Work instruction:
Could you find every line in the records below that contains the word "purple" and copy it?
---------- Records to use ----------
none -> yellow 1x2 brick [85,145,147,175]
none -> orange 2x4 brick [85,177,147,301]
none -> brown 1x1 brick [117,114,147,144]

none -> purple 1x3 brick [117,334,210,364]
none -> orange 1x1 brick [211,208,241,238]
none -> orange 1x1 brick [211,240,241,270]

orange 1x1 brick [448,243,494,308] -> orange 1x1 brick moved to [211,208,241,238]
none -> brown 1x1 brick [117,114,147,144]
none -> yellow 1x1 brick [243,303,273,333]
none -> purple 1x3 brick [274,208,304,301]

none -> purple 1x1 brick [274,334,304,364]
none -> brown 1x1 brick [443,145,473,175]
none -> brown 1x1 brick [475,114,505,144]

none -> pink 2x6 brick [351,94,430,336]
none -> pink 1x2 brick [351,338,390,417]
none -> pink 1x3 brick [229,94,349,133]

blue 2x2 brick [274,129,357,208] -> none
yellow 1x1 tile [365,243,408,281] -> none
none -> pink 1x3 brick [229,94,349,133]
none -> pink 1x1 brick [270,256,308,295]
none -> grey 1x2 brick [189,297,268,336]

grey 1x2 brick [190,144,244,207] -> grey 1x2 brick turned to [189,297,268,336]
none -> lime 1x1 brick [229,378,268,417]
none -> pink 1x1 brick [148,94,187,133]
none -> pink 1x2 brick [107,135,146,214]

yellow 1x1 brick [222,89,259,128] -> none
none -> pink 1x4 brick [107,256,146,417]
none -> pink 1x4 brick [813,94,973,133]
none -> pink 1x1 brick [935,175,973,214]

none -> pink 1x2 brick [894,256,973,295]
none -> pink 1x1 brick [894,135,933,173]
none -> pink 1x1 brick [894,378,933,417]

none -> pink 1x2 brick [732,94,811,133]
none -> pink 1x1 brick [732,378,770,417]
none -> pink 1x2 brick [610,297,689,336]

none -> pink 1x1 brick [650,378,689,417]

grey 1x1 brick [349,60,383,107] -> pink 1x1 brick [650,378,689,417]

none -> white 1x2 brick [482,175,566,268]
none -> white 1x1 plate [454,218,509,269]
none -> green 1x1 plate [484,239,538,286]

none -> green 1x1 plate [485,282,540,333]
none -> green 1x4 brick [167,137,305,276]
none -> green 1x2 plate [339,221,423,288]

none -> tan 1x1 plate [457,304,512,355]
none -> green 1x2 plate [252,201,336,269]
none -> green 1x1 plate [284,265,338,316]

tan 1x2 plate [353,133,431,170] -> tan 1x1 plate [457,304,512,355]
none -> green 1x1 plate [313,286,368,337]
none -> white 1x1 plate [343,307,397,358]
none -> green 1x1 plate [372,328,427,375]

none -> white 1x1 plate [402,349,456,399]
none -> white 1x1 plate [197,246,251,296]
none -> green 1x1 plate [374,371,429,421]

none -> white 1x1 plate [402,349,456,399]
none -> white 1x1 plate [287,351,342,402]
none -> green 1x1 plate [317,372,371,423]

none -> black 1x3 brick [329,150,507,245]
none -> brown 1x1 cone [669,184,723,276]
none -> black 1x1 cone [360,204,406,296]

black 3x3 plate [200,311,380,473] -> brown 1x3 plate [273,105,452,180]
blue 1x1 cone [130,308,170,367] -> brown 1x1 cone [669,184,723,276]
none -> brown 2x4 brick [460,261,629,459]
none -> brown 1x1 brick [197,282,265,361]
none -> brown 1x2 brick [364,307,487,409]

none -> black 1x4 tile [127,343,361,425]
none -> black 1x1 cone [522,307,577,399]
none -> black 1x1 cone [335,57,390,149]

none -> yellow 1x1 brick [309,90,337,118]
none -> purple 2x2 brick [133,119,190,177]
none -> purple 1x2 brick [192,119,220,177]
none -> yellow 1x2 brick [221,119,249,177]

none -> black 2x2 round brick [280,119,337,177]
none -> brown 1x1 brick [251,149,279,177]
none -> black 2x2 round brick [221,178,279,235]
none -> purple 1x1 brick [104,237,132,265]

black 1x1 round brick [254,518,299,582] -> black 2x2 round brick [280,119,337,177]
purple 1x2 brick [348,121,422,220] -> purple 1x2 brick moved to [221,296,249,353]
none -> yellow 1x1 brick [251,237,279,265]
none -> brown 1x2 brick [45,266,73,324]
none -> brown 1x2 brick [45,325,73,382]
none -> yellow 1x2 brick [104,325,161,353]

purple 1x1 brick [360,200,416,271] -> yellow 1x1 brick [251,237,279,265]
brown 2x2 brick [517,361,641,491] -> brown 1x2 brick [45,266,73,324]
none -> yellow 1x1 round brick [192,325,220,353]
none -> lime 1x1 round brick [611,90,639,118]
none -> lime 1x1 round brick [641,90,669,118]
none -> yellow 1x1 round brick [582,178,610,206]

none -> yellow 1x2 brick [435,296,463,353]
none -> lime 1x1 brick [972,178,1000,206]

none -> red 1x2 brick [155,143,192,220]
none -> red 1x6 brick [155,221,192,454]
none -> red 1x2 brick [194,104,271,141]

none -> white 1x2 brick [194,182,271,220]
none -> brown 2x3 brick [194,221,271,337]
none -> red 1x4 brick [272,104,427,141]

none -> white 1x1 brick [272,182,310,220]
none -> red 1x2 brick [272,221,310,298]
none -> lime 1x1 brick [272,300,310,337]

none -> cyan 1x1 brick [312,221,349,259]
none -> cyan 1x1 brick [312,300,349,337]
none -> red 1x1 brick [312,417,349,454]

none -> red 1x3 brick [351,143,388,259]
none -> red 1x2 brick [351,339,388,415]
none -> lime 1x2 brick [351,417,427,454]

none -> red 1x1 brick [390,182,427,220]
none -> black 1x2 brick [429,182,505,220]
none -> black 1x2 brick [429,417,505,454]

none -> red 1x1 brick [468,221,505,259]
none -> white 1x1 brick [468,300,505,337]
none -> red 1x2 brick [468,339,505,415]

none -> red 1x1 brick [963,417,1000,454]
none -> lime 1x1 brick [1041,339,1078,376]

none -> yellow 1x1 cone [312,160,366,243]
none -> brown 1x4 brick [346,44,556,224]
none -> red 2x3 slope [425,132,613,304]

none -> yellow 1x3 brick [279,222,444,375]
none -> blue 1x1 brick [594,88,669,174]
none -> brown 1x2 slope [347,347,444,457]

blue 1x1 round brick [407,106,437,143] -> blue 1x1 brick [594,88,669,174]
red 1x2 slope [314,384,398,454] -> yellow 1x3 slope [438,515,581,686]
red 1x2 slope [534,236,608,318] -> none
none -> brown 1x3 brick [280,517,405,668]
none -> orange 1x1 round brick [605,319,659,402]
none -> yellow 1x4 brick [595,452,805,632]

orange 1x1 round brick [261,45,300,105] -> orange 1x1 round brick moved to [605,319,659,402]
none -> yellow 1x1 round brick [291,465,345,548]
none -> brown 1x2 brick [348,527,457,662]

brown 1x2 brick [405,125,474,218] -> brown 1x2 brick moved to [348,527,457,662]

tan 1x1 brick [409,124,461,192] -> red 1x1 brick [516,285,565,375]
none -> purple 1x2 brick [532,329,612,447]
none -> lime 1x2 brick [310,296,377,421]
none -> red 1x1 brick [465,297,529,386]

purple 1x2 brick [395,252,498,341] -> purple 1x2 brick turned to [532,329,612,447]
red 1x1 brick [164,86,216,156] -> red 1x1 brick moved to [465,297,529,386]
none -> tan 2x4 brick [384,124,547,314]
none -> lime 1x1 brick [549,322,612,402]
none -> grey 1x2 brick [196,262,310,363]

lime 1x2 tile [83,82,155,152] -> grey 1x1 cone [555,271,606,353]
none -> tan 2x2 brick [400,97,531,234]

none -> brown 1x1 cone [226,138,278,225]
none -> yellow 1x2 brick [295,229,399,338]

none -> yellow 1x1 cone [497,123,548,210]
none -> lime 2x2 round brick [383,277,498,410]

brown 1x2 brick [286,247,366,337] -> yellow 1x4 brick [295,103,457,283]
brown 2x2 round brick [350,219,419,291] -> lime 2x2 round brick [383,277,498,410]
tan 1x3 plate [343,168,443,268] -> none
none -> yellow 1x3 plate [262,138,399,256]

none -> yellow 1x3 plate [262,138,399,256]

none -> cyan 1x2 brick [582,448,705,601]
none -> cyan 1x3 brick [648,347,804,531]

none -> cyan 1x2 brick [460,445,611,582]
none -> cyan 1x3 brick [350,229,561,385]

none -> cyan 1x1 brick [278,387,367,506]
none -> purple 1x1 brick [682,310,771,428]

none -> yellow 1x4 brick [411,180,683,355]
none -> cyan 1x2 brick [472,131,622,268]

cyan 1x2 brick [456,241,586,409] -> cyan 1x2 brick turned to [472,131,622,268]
----------
Solution to the problem:
none -> purple 1x3 brick [117,334,210,364]
none -> purple 1x3 brick [274,208,304,301]
none -> purple 1x1 brick [274,334,304,364]
none -> purple 2x2 brick [133,119,190,177]
none -> purple 1x2 brick [192,119,220,177]
none -> purple 1x1 brick [104,237,132,265]
purple 1x2 brick [348,121,422,220] -> purple 1x2 brick moved to [221,296,249,353]
purple 1x1 brick [360,200,416,271] -> yellow 1x1 brick [251,237,279,265]
none -> purple 1x2 brick [532,329,612,447]
purple 1x2 brick [395,252,498,341] -> purple 1x2 brick turned to [532,329,612,447]
none -> purple 1x1 brick [682,310,771,428]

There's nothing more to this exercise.